> [Exercise directions]
Where does the string "rectangle" appear in the material? Copy each line that holds it.

▬▬▬

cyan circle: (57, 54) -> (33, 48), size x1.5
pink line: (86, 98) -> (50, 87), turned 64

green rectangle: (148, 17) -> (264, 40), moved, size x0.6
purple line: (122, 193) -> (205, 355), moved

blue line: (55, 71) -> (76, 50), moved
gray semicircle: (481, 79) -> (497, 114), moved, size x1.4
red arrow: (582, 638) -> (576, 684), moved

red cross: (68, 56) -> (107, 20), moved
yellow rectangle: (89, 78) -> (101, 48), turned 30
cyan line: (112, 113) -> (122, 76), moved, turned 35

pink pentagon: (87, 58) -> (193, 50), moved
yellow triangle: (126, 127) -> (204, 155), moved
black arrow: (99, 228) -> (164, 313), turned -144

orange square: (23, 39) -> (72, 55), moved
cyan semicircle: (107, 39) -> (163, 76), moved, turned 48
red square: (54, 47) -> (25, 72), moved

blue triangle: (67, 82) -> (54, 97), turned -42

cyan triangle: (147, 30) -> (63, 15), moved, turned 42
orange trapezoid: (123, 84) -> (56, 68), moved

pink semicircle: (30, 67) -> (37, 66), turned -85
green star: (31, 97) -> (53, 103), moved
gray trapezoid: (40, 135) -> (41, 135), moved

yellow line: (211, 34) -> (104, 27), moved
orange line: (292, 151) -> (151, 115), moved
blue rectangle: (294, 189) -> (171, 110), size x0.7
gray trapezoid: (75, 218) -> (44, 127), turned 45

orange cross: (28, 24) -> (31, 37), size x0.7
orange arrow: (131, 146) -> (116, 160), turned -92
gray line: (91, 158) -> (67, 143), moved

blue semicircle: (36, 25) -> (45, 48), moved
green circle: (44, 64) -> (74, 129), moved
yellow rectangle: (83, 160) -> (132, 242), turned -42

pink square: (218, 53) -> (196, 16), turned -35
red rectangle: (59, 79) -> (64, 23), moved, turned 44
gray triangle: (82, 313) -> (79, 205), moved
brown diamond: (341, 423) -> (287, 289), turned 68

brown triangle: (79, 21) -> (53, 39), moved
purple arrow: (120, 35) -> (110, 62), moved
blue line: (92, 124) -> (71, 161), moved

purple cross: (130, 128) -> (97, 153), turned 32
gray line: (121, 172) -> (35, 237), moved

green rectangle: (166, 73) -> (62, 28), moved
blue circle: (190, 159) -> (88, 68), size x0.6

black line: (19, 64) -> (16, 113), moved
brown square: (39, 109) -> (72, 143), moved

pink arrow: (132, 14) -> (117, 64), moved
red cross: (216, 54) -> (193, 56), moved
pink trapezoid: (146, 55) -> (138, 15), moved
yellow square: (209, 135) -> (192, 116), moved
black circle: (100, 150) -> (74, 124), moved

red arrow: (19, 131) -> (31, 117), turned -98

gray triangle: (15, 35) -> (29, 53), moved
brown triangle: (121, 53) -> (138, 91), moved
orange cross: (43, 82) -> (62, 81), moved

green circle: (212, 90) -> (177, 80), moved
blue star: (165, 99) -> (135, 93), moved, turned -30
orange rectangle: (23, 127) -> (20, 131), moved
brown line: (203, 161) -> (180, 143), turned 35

▬▬▬

> [Output for this task]
green rectangle: (148, 17) -> (264, 40), moved, size x0.6
yellow rectangle: (89, 78) -> (101, 48), turned 30
blue rectangle: (294, 189) -> (171, 110), size x0.7
yellow rectangle: (83, 160) -> (132, 242), turned -42
red rectangle: (59, 79) -> (64, 23), moved, turned 44
green rectangle: (166, 73) -> (62, 28), moved
orange rectangle: (23, 127) -> (20, 131), moved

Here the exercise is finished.